● WHAT IS NEEDED
From the entries below, transcribe exactly the lines between the line holding "C103: 33nF (GND, VBAT) -> 2.2uF (GND, VBAT)" and the line holding "C4: 56pF (GND, n9) -> 56pF (n3, n9)", inclusive; skip all other lines.

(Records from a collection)

******

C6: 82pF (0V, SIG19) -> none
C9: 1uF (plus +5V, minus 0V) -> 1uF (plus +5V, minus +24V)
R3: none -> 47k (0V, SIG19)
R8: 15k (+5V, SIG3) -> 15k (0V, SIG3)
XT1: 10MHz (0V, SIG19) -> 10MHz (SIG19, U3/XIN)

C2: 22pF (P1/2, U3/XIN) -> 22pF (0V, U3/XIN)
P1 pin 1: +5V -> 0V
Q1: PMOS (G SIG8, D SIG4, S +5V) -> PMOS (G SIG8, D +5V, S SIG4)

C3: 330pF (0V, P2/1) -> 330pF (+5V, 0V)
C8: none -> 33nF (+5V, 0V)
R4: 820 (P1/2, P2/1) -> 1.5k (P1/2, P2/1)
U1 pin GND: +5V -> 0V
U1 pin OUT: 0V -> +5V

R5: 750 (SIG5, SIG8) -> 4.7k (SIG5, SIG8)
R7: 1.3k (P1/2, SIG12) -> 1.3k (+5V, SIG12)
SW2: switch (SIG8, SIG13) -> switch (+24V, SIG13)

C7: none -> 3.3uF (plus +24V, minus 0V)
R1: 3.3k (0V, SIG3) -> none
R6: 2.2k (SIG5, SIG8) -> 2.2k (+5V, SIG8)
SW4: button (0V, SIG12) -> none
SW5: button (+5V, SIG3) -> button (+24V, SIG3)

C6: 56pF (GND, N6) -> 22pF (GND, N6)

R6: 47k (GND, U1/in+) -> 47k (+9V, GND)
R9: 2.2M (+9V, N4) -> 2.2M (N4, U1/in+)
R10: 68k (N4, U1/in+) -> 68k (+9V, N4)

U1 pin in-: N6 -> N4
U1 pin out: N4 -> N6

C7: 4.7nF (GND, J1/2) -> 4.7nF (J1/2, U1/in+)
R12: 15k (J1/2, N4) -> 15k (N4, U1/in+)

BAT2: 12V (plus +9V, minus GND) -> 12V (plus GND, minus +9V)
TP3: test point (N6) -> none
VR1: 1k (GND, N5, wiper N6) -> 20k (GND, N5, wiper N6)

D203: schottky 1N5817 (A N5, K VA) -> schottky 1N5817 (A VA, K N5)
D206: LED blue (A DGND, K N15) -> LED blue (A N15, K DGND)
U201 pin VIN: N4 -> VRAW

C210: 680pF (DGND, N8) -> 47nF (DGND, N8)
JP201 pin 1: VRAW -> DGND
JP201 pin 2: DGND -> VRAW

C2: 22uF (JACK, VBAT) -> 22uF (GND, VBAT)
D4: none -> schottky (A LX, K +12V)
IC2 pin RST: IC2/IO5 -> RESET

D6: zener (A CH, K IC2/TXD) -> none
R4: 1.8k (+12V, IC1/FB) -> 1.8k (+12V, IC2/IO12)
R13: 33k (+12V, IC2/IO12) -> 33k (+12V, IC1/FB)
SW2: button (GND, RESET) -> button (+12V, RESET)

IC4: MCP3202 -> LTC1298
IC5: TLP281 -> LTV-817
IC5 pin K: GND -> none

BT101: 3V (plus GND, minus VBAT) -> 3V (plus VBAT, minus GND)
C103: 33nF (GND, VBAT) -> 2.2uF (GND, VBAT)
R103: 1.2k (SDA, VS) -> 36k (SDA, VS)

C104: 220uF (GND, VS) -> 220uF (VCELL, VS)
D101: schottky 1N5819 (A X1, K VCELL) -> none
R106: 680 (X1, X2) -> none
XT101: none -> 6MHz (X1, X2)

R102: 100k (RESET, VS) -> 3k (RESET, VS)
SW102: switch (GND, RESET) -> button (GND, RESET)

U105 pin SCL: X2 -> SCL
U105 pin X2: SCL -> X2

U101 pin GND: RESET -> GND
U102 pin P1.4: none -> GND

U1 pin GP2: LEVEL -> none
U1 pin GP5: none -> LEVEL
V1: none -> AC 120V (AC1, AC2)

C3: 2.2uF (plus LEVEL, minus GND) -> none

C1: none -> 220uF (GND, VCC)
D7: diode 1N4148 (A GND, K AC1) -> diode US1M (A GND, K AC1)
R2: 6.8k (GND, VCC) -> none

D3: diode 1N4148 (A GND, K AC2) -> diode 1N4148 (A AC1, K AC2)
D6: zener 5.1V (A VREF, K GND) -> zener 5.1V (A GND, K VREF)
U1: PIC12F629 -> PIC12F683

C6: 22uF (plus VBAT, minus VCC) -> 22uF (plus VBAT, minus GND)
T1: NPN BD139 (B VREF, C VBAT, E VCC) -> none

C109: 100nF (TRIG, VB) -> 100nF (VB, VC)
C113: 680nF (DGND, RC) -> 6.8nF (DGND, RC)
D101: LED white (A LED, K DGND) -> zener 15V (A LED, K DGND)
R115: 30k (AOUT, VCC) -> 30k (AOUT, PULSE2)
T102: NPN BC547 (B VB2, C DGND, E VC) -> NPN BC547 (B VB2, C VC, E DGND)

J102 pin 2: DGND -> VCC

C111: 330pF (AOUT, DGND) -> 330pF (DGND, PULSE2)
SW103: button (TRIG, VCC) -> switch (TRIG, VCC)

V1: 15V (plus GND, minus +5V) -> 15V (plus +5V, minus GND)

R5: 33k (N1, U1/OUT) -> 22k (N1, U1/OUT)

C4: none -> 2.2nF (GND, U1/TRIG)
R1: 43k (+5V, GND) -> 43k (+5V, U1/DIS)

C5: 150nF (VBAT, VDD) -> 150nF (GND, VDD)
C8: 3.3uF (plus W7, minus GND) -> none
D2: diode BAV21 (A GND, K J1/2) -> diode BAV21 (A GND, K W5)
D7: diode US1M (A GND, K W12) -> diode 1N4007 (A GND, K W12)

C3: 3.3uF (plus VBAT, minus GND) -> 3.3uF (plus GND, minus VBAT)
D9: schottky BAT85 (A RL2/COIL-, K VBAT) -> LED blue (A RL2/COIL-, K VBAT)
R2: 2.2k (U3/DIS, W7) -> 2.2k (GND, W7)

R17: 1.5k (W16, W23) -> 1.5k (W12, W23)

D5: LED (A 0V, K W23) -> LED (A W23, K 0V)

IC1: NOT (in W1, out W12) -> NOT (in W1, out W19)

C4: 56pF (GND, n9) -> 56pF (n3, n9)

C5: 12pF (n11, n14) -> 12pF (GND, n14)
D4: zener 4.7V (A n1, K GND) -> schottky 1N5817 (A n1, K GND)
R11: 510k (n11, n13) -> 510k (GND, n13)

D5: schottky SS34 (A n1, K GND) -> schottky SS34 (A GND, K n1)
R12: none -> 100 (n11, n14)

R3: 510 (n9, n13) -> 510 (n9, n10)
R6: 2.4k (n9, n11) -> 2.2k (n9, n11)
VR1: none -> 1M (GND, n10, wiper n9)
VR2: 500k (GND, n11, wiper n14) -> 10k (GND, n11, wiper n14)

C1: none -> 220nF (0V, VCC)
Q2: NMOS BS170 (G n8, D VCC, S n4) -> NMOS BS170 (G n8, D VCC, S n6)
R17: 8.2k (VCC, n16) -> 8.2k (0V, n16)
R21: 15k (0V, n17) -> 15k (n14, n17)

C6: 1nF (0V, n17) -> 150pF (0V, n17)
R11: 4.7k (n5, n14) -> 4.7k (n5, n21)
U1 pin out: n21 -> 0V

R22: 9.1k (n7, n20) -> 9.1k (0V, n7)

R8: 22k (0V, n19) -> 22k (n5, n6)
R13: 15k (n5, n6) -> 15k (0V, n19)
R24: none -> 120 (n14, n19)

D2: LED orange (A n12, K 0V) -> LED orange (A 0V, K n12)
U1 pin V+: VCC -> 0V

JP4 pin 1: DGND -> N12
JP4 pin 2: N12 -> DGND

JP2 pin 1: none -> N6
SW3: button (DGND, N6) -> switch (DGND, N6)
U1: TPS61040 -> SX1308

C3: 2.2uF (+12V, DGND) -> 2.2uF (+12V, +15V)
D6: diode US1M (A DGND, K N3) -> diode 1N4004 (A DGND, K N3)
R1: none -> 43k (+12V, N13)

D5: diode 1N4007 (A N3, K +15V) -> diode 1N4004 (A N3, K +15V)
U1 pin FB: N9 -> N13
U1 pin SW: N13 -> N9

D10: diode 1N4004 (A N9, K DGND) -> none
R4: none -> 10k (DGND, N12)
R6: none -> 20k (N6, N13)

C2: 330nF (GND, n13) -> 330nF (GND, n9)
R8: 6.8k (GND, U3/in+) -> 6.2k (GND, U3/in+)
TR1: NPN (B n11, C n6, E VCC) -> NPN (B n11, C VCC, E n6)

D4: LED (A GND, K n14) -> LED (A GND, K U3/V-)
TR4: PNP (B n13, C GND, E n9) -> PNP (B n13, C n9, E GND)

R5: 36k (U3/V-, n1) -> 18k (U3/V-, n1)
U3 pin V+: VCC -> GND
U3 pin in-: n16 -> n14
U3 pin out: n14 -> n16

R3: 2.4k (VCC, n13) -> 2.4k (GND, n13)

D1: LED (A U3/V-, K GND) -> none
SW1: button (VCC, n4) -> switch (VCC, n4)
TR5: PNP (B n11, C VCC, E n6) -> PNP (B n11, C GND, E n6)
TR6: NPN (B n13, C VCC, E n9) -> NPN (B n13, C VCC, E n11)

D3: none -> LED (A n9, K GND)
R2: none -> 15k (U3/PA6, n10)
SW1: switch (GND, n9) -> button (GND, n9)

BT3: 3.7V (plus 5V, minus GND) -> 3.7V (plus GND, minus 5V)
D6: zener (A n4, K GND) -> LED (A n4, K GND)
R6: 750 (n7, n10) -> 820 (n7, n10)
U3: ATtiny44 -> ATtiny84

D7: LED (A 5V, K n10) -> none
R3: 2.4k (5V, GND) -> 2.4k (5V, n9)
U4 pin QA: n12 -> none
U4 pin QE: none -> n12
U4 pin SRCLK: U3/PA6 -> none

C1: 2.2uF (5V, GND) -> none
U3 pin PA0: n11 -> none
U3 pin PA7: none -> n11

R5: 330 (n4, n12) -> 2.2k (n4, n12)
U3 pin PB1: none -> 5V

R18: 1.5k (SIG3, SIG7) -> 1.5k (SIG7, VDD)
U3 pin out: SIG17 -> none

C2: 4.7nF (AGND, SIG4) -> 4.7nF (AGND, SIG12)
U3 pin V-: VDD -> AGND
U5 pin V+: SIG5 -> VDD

******

● WRITTEN RESPONSE
C103: 33nF (GND, VBAT) -> 2.2uF (GND, VBAT)
R103: 1.2k (SDA, VS) -> 36k (SDA, VS)

C104: 220uF (GND, VS) -> 220uF (VCELL, VS)
D101: schottky 1N5819 (A X1, K VCELL) -> none
R106: 680 (X1, X2) -> none
XT101: none -> 6MHz (X1, X2)

R102: 100k (RESET, VS) -> 3k (RESET, VS)
SW102: switch (GND, RESET) -> button (GND, RESET)

U105 pin SCL: X2 -> SCL
U105 pin X2: SCL -> X2

U101 pin GND: RESET -> GND
U102 pin P1.4: none -> GND

U1 pin GP2: LEVEL -> none
U1 pin GP5: none -> LEVEL
V1: none -> AC 120V (AC1, AC2)

C3: 2.2uF (plus LEVEL, minus GND) -> none

C1: none -> 220uF (GND, VCC)
D7: diode 1N4148 (A GND, K AC1) -> diode US1M (A GND, K AC1)
R2: 6.8k (GND, VCC) -> none

D3: diode 1N4148 (A GND, K AC2) -> diode 1N4148 (A AC1, K AC2)
D6: zener 5.1V (A VREF, K GND) -> zener 5.1V (A GND, K VREF)
U1: PIC12F629 -> PIC12F683

C6: 22uF (plus VBAT, minus VCC) -> 22uF (plus VBAT, minus GND)
T1: NPN BD139 (B VREF, C VBAT, E VCC) -> none

C109: 100nF (TRIG, VB) -> 100nF (VB, VC)
C113: 680nF (DGND, RC) -> 6.8nF (DGND, RC)
D101: LED white (A LED, K DGND) -> zener 15V (A LED, K DGND)
R115: 30k (AOUT, VCC) -> 30k (AOUT, PULSE2)
T102: NPN BC547 (B VB2, C DGND, E VC) -> NPN BC547 (B VB2, C VC, E DGND)

J102 pin 2: DGND -> VCC

C111: 330pF (AOUT, DGND) -> 330pF (DGND, PULSE2)
SW103: button (TRIG, VCC) -> switch (TRIG, VCC)

V1: 15V (plus GND, minus +5V) -> 15V (plus +5V, minus GND)

R5: 33k (N1, U1/OUT) -> 22k (N1, U1/OUT)

C4: none -> 2.2nF (GND, U1/TRIG)
R1: 43k (+5V, GND) -> 43k (+5V, U1/DIS)

C5: 150nF (VBAT, VDD) -> 150nF (GND, VDD)
C8: 3.3uF (plus W7, minus GND) -> none
D2: diode BAV21 (A GND, K J1/2) -> diode BAV21 (A GND, K W5)
D7: diode US1M (A GND, K W12) -> diode 1N4007 (A GND, K W12)

C3: 3.3uF (plus VBAT, minus GND) -> 3.3uF (plus GND, minus VBAT)
D9: schottky BAT85 (A RL2/COIL-, K VBAT) -> LED blue (A RL2/COIL-, K VBAT)
R2: 2.2k (U3/DIS, W7) -> 2.2k (GND, W7)

R17: 1.5k (W16, W23) -> 1.5k (W12, W23)

D5: LED (A 0V, K W23) -> LED (A W23, K 0V)

IC1: NOT (in W1, out W12) -> NOT (in W1, out W19)

C4: 56pF (GND, n9) -> 56pF (n3, n9)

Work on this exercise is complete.